*THE PROBLEM*: Copy, from the listing, every line in which the string "arrow" is present.

*DATA RECORDS*:

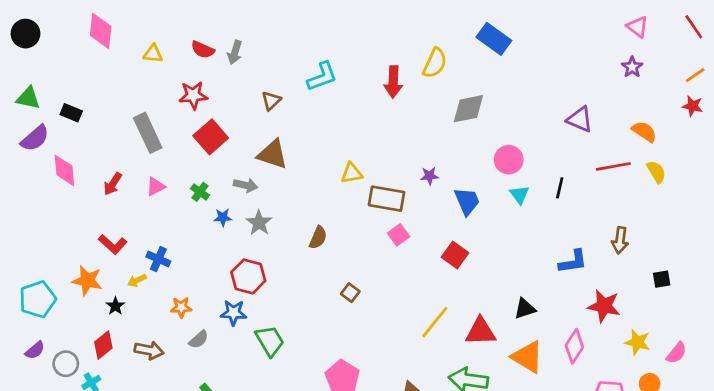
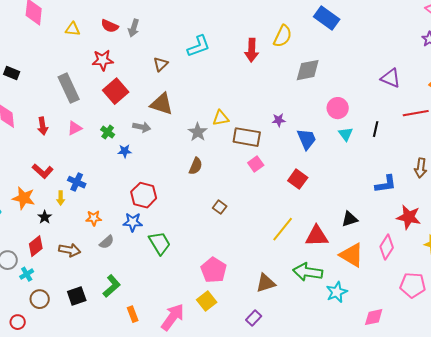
red arrow: (113, 184) -> (43, 126), turned -42
gray star: (259, 223) -> (198, 132), moved
yellow arrow: (137, 280) -> (61, 198), turned -64

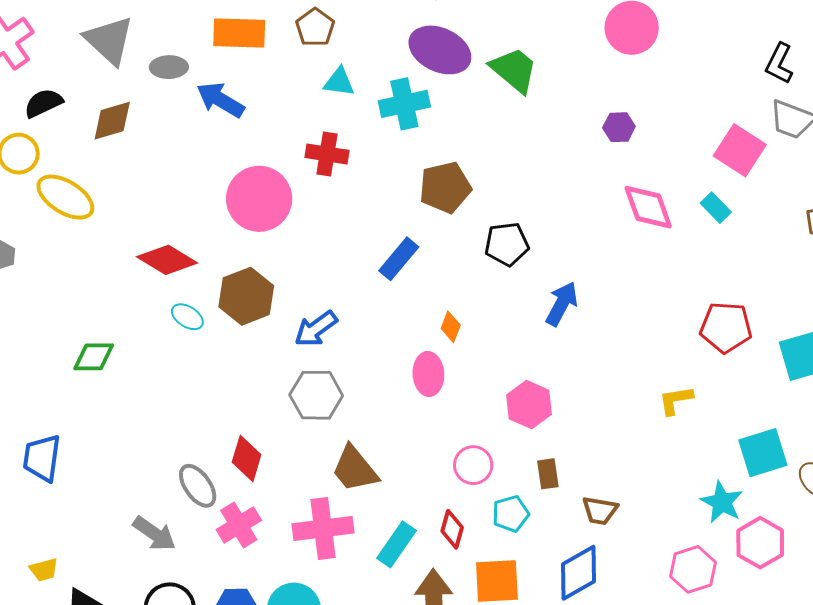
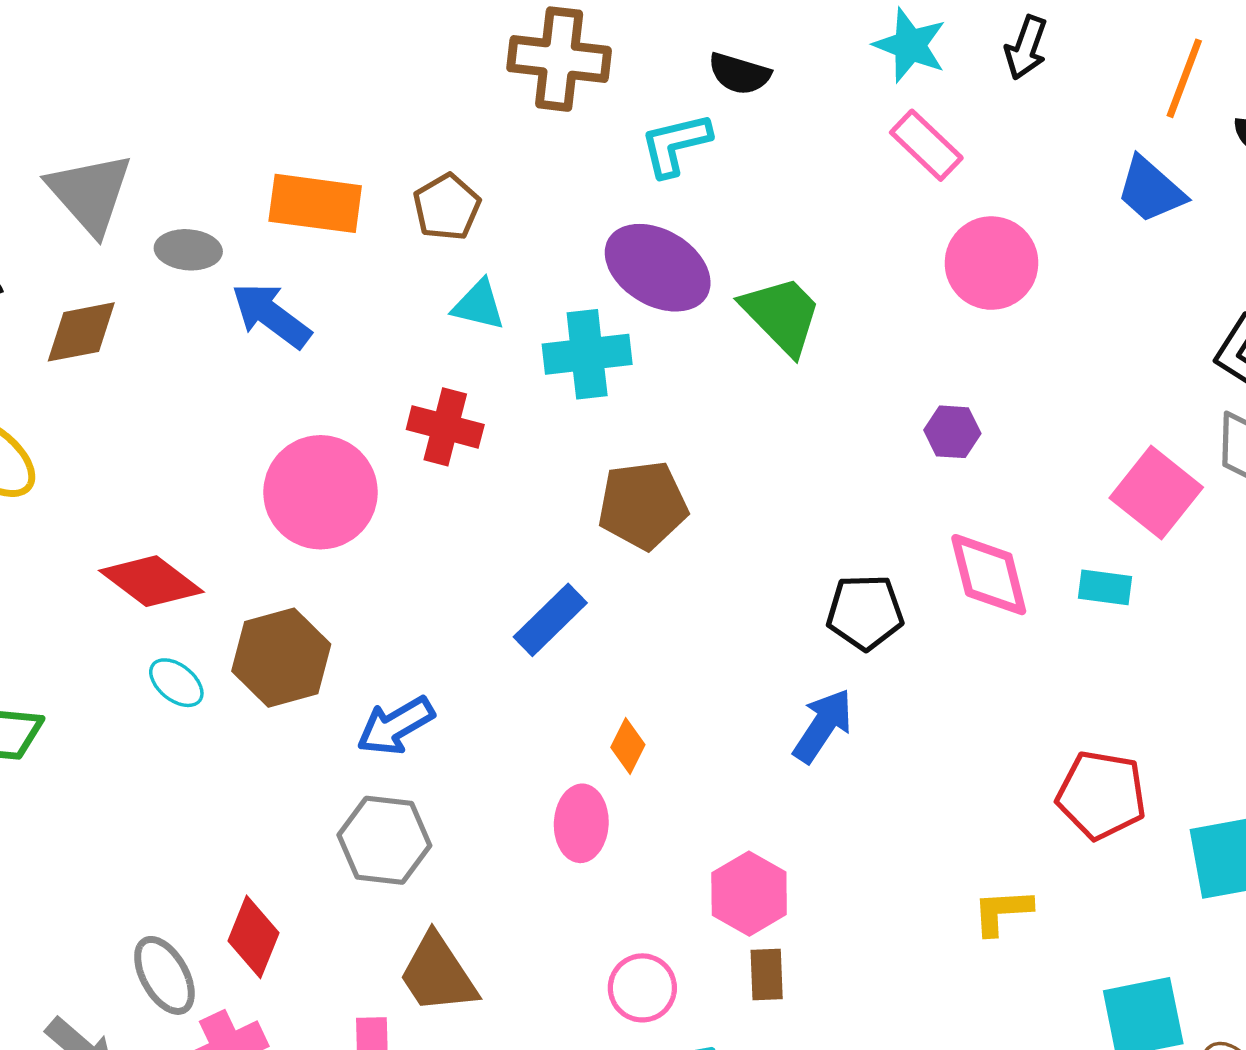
cyan rectangle: (716, 208) -> (1105, 587), turned -44
black pentagon: (507, 244) -> (865, 612), moved
brown rectangle: (548, 474) -> (767, 975), moved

*ANSWER BOX*:
red arrow: (113, 184) -> (43, 126), turned -42
yellow arrow: (137, 280) -> (61, 198), turned -64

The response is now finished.